### TASK TO COMPLETE
Determine how many lines in the entries that follow contain the string "appears", where letter case counts, and reply with that number alone.
Start EXTRACTED RECORDS
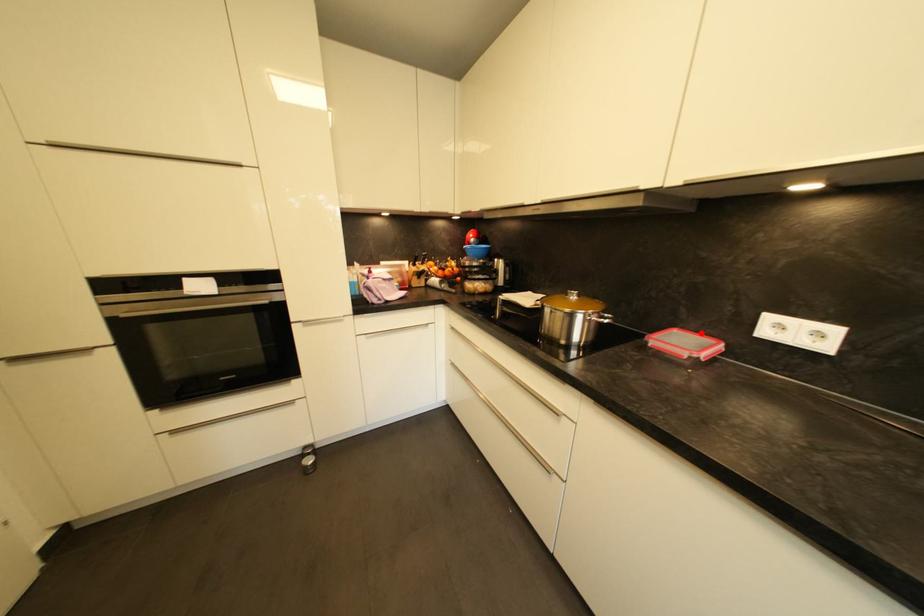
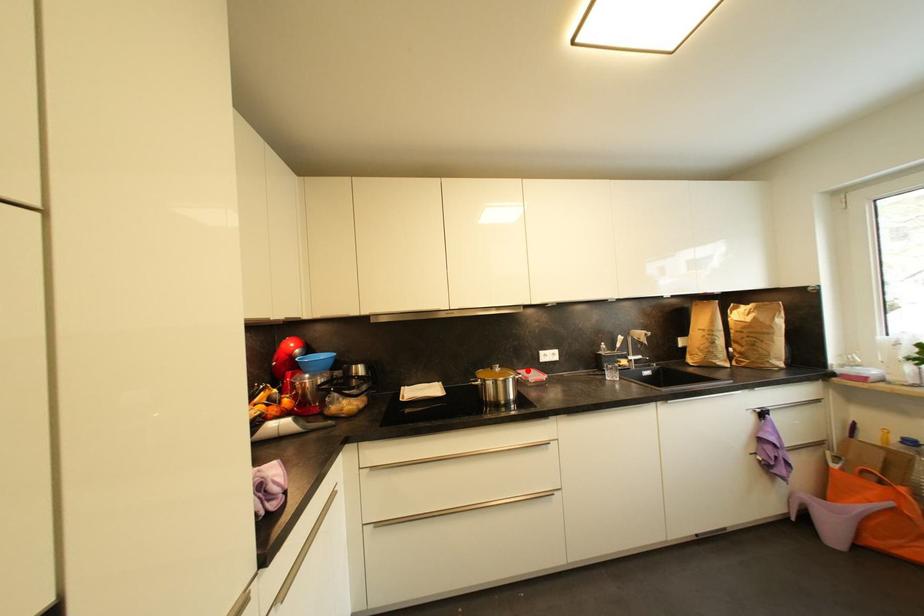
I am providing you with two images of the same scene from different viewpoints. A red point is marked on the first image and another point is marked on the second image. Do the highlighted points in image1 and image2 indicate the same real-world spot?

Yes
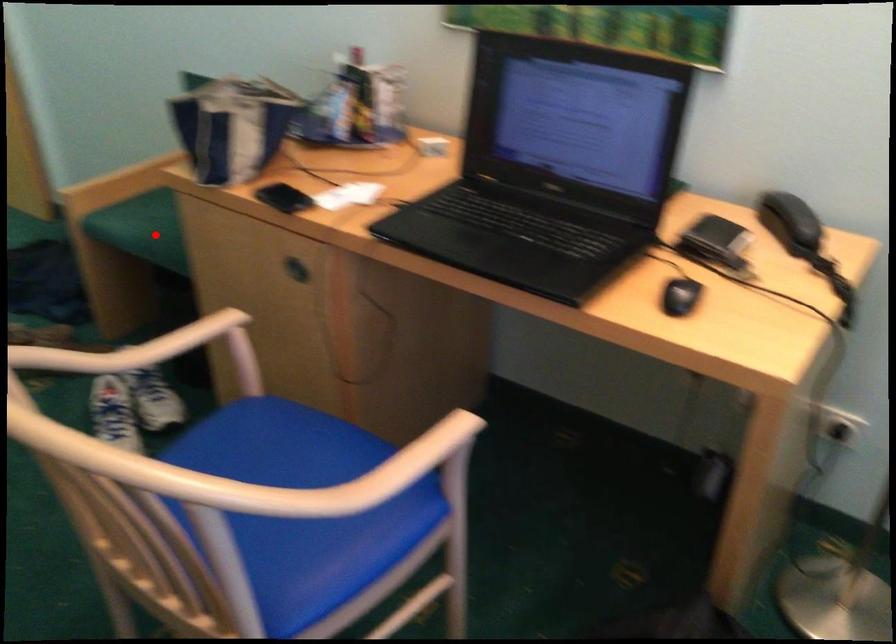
End EXTRACTED RECORDS
Start EXTRACTED RECORDS
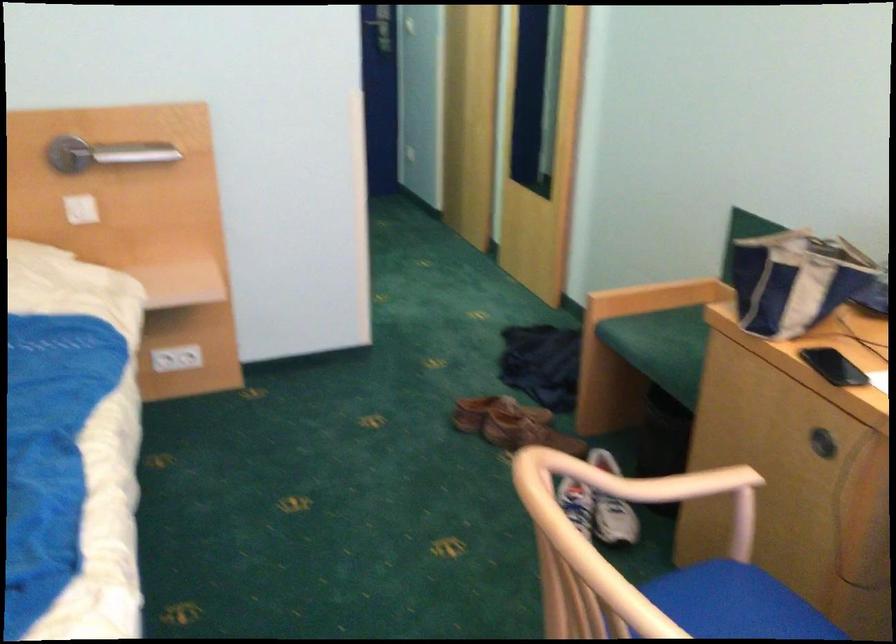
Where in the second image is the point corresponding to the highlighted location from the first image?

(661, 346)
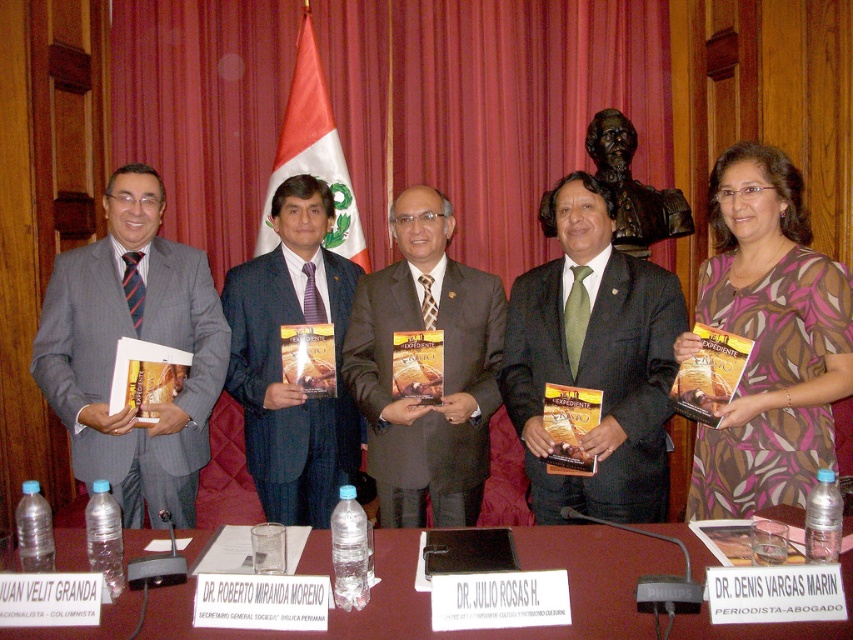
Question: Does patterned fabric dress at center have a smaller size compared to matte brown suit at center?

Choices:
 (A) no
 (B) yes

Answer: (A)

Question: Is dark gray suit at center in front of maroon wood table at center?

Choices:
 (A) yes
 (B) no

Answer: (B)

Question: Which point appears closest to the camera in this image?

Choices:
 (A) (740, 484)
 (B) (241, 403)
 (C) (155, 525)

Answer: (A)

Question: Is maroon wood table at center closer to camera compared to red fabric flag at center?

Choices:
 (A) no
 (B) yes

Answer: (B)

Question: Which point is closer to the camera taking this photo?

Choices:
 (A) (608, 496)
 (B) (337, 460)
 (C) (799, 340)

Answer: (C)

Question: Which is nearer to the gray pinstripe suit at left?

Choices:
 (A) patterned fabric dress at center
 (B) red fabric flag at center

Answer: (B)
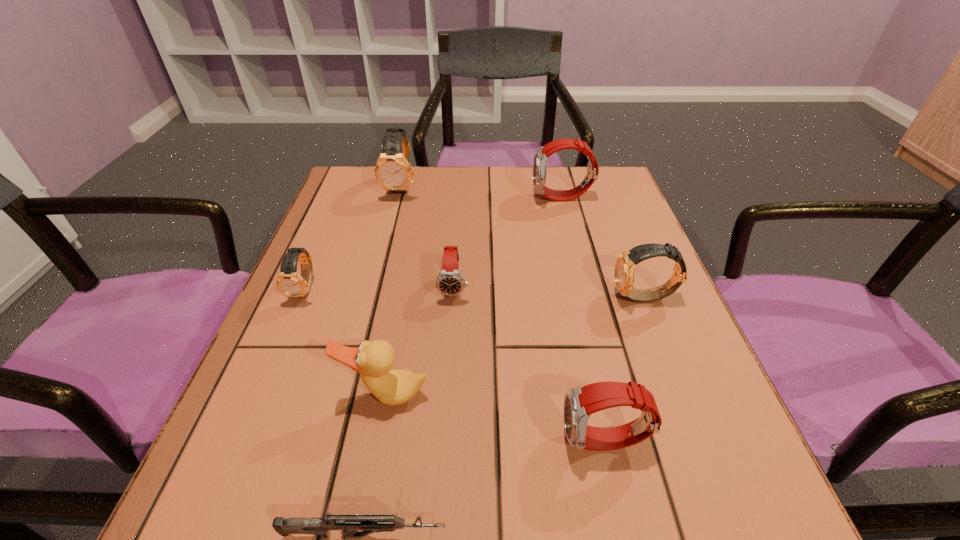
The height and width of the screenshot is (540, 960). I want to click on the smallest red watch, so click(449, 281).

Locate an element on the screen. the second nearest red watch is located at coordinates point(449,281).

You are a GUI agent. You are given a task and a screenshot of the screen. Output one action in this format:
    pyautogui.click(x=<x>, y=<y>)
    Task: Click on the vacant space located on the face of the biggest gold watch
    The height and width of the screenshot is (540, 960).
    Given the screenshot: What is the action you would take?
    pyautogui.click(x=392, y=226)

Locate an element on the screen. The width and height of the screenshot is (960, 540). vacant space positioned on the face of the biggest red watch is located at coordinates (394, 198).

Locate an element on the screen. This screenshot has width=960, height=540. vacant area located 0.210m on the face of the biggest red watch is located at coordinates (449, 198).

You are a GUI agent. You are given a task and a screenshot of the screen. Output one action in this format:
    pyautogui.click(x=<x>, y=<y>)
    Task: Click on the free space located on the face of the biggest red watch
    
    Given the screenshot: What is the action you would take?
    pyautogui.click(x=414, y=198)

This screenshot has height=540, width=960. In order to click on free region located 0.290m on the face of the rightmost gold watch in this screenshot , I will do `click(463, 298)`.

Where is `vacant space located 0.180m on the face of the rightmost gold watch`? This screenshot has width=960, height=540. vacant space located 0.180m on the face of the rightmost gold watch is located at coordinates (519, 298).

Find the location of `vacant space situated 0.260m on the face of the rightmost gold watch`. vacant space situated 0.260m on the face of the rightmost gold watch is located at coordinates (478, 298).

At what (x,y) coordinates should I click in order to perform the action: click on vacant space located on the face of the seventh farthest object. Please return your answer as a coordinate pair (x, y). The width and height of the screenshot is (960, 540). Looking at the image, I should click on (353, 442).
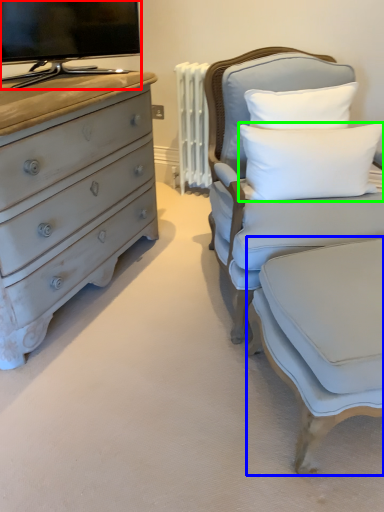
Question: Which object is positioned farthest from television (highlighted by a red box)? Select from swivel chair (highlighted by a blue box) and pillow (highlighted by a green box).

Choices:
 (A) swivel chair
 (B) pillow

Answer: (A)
End EXTRACTED RECORDS
Start EXTRACTED RECORDS
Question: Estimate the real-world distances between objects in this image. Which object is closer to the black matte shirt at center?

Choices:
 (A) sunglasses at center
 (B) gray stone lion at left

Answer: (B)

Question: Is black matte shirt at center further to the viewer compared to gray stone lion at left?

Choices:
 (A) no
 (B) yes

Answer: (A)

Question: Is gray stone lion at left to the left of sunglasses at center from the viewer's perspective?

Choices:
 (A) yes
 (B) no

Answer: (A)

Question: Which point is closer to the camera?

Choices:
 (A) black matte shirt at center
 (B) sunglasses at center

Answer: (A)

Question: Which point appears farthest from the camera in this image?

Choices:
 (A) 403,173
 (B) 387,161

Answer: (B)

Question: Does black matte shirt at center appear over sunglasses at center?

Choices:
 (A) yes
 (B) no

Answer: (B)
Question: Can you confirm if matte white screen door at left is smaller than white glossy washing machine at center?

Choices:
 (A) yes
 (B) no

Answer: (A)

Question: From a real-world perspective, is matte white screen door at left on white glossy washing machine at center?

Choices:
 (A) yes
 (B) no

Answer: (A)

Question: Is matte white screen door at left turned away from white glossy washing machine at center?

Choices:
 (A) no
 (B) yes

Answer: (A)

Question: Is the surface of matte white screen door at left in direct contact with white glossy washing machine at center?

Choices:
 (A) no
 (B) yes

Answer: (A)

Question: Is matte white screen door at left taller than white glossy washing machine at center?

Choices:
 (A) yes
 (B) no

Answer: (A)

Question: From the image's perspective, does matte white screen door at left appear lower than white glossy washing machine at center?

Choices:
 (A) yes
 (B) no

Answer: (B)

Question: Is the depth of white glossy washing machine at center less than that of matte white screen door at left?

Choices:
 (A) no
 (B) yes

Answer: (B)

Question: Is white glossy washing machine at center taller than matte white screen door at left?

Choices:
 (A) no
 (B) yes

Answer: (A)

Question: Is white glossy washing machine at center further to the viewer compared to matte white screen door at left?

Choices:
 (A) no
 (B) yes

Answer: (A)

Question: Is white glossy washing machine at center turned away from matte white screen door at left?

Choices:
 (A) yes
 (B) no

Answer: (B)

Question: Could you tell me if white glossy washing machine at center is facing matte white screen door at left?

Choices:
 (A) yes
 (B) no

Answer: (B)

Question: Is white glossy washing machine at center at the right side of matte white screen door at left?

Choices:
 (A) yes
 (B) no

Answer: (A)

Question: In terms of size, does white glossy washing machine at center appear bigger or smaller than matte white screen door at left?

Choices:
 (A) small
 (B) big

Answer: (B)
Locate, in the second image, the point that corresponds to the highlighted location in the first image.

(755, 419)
End EXTRACTED RECORDS
### RESPONSE BELOW
2